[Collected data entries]
────

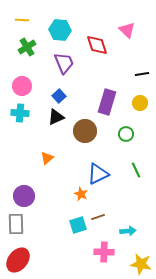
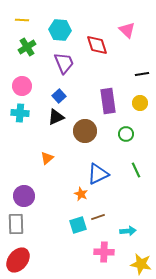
purple rectangle: moved 1 px right, 1 px up; rotated 25 degrees counterclockwise
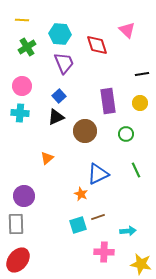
cyan hexagon: moved 4 px down
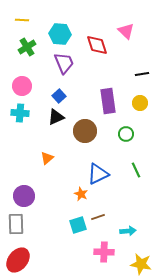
pink triangle: moved 1 px left, 1 px down
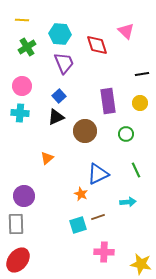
cyan arrow: moved 29 px up
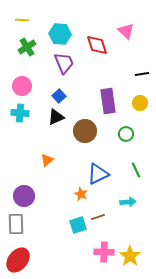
orange triangle: moved 2 px down
yellow star: moved 11 px left, 8 px up; rotated 25 degrees clockwise
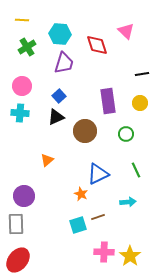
purple trapezoid: rotated 40 degrees clockwise
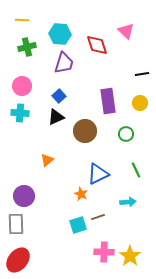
green cross: rotated 18 degrees clockwise
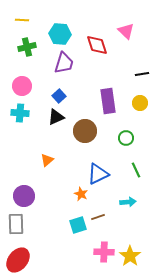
green circle: moved 4 px down
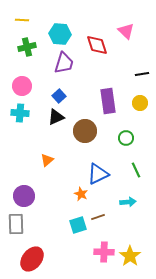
red ellipse: moved 14 px right, 1 px up
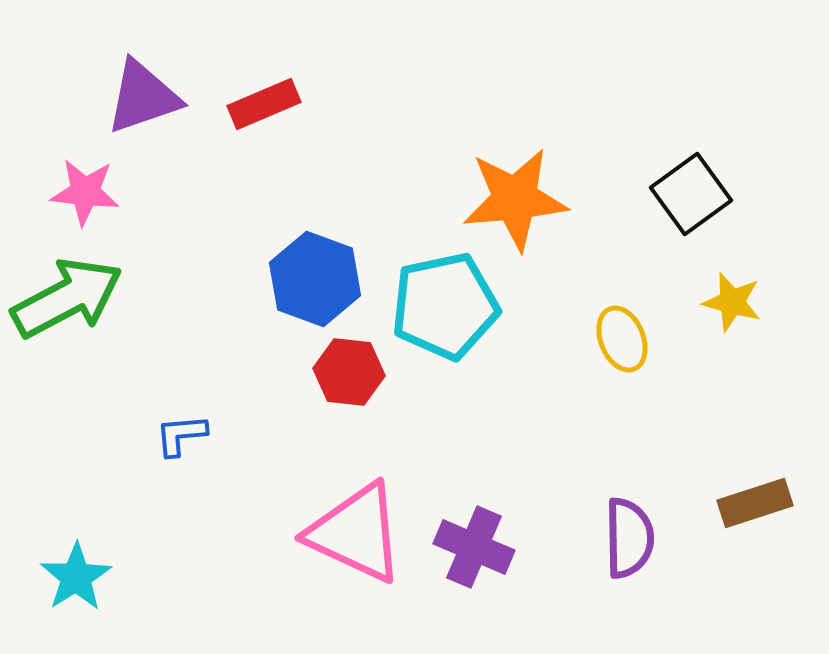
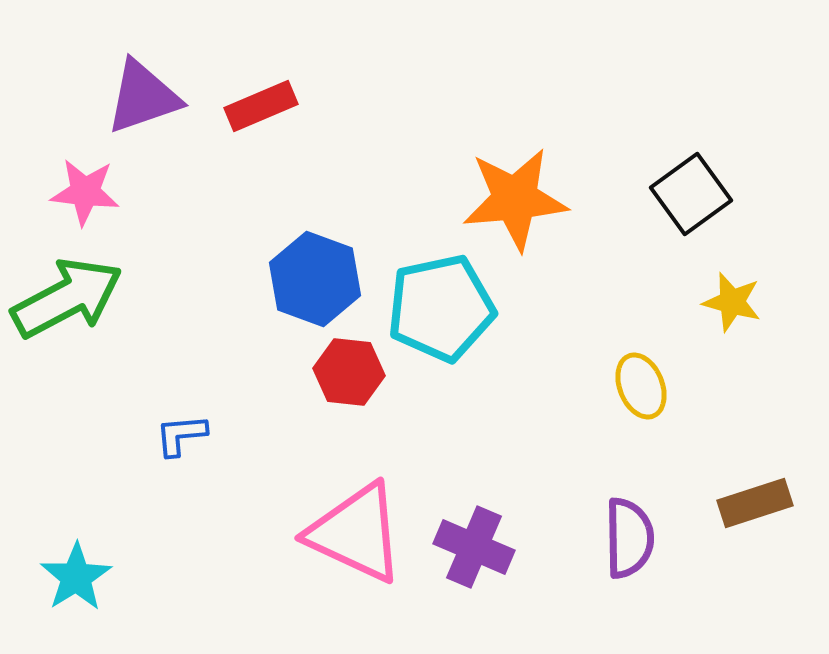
red rectangle: moved 3 px left, 2 px down
cyan pentagon: moved 4 px left, 2 px down
yellow ellipse: moved 19 px right, 47 px down
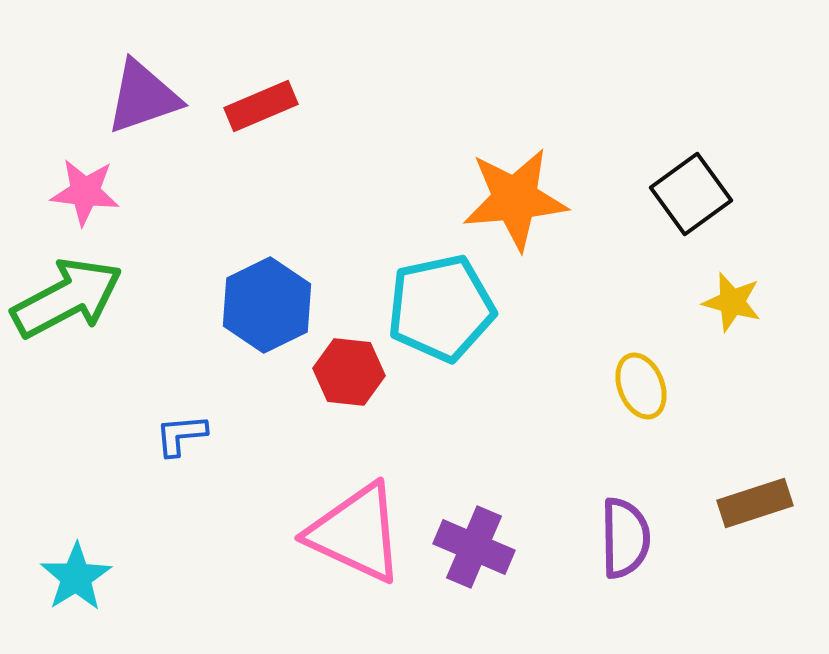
blue hexagon: moved 48 px left, 26 px down; rotated 14 degrees clockwise
purple semicircle: moved 4 px left
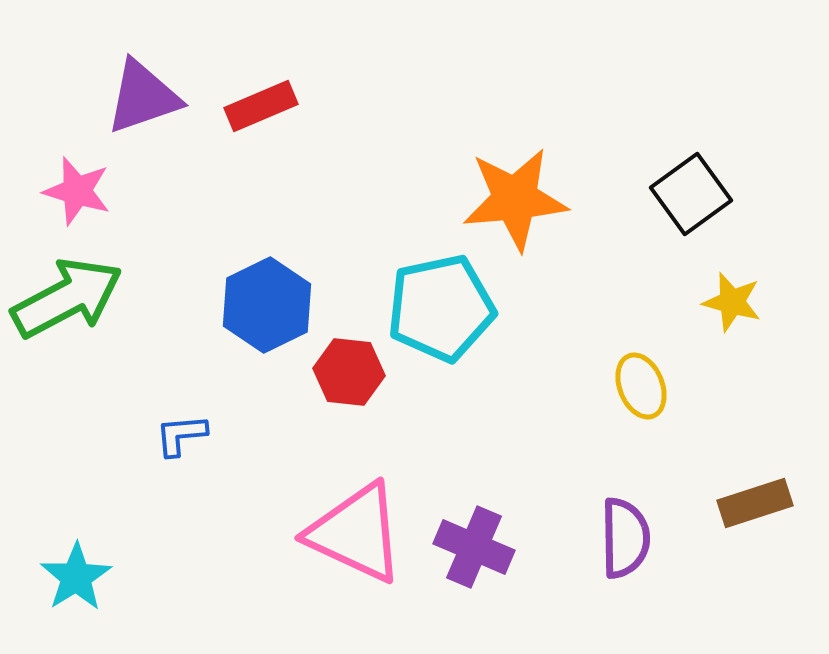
pink star: moved 8 px left, 1 px up; rotated 10 degrees clockwise
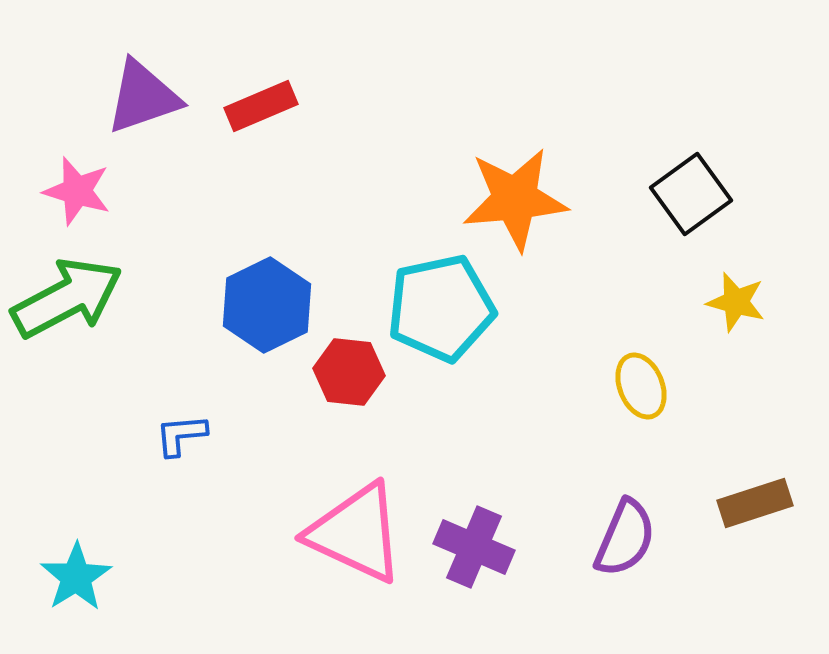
yellow star: moved 4 px right
purple semicircle: rotated 24 degrees clockwise
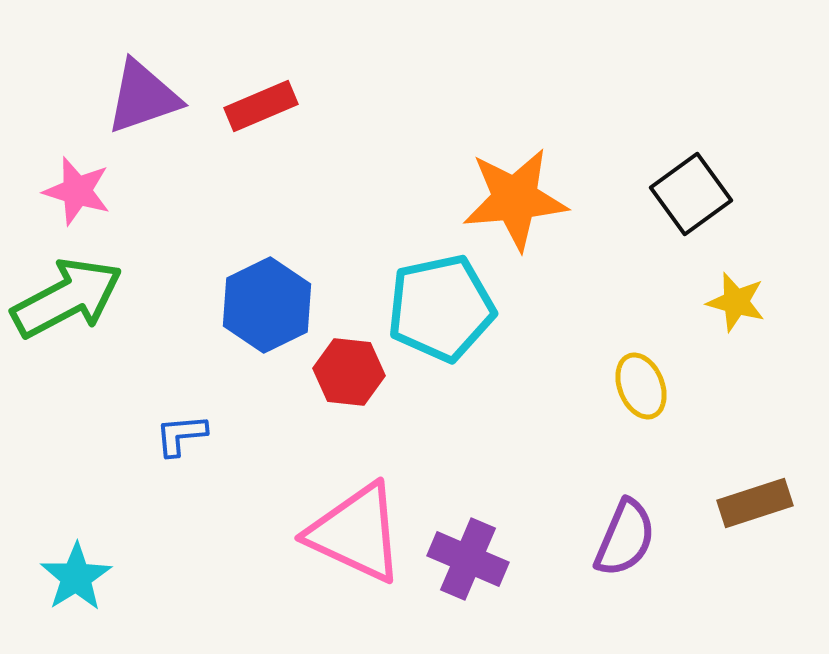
purple cross: moved 6 px left, 12 px down
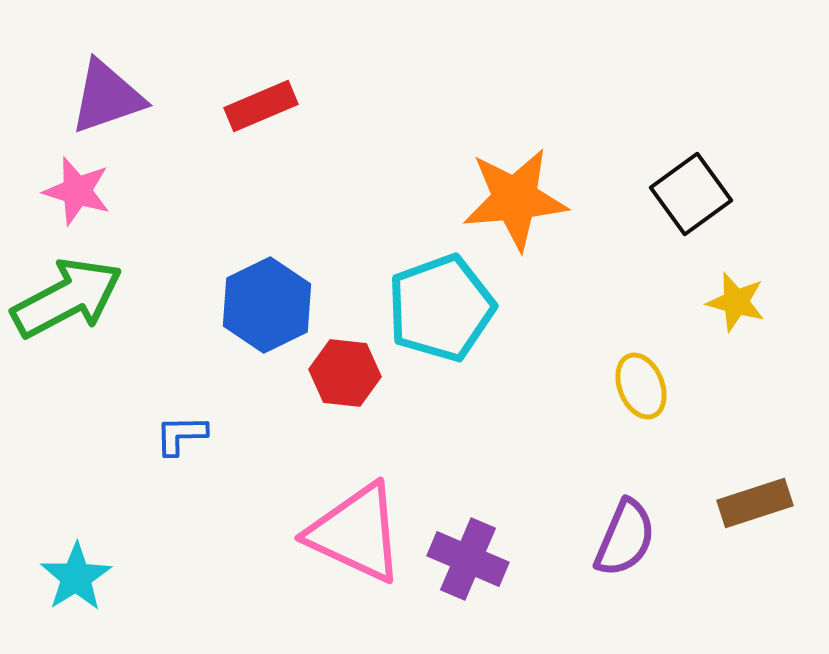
purple triangle: moved 36 px left
cyan pentagon: rotated 8 degrees counterclockwise
red hexagon: moved 4 px left, 1 px down
blue L-shape: rotated 4 degrees clockwise
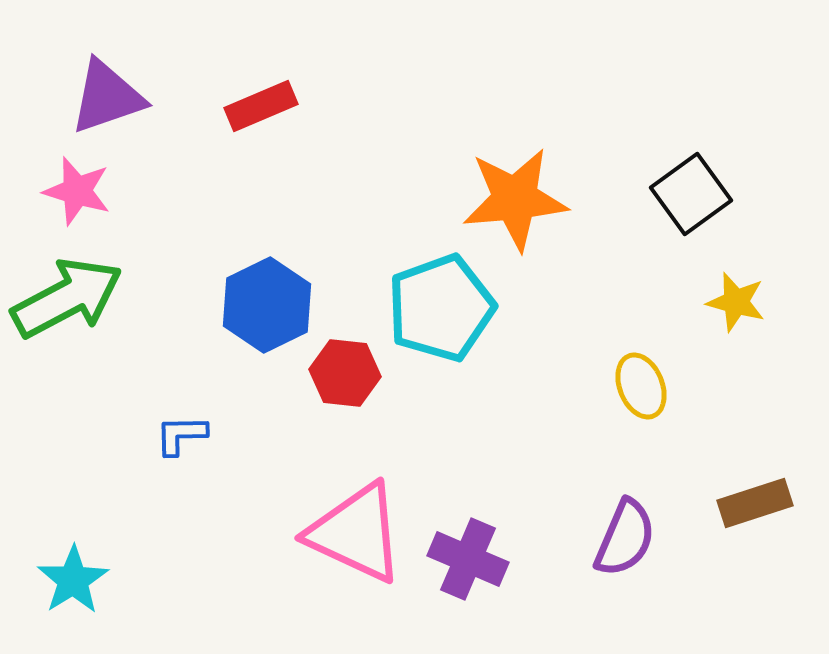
cyan star: moved 3 px left, 3 px down
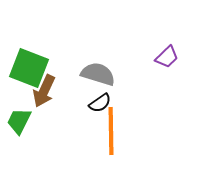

────

Copy every line of the items above word for word, leaving out the pictures.

purple rectangle: moved 1 px right, 1 px up; rotated 25 degrees counterclockwise
cyan hexagon: moved 4 px down
pink triangle: moved 1 px left, 1 px down
cyan arrow: moved 29 px up
orange triangle: moved 2 px down
yellow star: moved 11 px left, 8 px up; rotated 25 degrees clockwise
purple trapezoid: rotated 40 degrees clockwise
green cross: rotated 18 degrees clockwise
green circle: moved 4 px down
red ellipse: moved 14 px right, 1 px up
red rectangle: moved 3 px left, 2 px down
cyan pentagon: moved 4 px left, 2 px down
yellow ellipse: moved 19 px right, 47 px down
blue hexagon: moved 48 px left, 26 px down; rotated 14 degrees clockwise
purple semicircle: moved 4 px left
pink star: moved 8 px left, 1 px up; rotated 10 degrees clockwise
yellow star: moved 4 px right
purple semicircle: rotated 24 degrees clockwise
purple cross: moved 6 px left, 12 px down
purple triangle: moved 36 px left
cyan pentagon: rotated 8 degrees counterclockwise
red hexagon: moved 4 px left, 1 px down
blue L-shape: rotated 4 degrees clockwise
cyan star: moved 3 px left, 3 px down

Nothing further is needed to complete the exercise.